TASK ITEM: Each line of the records that holds "diode" should be shown in full.

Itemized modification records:

%%

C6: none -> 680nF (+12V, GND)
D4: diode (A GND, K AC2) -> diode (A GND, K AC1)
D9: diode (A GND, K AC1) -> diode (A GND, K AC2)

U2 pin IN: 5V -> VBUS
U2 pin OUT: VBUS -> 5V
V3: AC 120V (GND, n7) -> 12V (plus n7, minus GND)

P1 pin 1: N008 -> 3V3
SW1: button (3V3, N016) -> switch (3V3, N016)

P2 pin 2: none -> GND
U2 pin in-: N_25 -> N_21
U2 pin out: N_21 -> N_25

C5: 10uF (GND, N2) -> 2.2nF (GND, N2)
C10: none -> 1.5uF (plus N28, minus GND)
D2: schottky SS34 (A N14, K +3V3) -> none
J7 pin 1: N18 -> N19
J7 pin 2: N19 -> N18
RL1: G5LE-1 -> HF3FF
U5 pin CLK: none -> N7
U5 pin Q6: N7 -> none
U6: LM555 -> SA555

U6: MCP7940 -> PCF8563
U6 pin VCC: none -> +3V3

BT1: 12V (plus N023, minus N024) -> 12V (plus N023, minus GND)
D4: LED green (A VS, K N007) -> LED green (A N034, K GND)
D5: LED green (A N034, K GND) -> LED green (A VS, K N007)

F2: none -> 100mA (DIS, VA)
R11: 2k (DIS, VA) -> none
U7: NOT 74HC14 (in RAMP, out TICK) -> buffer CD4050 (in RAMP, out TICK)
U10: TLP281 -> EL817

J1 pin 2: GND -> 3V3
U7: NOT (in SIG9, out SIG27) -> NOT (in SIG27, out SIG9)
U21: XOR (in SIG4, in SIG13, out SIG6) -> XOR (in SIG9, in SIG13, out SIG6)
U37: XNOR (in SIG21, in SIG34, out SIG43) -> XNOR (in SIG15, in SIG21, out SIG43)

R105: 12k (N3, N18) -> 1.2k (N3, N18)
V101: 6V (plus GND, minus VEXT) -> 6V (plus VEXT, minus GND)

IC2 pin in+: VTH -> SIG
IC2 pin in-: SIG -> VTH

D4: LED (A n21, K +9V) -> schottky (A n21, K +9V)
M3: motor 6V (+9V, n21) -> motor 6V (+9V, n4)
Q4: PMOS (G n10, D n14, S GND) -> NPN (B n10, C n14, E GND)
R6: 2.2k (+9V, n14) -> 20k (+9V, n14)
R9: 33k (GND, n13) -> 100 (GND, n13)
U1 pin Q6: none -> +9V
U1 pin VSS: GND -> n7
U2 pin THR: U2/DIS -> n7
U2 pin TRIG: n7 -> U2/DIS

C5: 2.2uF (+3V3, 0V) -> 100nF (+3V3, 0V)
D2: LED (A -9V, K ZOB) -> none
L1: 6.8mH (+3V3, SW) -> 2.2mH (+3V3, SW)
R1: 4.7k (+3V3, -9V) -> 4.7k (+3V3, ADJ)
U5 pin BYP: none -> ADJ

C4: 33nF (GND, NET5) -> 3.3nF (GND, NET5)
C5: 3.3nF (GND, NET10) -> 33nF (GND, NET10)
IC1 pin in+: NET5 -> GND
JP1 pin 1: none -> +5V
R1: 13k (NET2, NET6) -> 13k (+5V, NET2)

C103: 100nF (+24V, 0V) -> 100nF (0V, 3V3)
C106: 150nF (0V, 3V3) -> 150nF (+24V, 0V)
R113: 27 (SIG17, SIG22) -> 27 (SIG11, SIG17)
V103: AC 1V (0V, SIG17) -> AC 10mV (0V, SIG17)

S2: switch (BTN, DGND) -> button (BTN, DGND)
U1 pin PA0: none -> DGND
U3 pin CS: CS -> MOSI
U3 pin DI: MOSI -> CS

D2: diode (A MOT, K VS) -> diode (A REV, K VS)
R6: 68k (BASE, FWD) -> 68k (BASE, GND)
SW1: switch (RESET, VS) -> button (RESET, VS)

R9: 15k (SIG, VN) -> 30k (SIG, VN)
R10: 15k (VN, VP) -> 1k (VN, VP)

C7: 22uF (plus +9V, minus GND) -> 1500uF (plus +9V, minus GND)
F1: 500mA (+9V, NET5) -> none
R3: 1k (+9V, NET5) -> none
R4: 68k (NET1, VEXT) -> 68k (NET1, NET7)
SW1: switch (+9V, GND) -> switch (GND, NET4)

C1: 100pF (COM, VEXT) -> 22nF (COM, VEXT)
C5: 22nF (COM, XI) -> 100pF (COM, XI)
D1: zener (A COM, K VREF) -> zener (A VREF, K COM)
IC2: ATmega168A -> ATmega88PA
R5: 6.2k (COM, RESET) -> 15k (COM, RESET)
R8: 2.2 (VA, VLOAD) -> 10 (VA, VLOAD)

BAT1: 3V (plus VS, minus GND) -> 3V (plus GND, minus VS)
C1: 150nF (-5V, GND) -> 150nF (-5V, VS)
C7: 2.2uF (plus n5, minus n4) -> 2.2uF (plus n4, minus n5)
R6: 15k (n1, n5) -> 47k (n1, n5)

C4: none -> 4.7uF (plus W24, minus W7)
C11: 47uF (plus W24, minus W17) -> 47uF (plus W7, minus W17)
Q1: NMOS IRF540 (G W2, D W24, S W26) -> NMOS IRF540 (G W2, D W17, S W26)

%%

SOLUTION:
D4: diode (A GND, K AC2) -> diode (A GND, K AC1)
D9: diode (A GND, K AC1) -> diode (A GND, K AC2)
D2: diode (A MOT, K VS) -> diode (A REV, K VS)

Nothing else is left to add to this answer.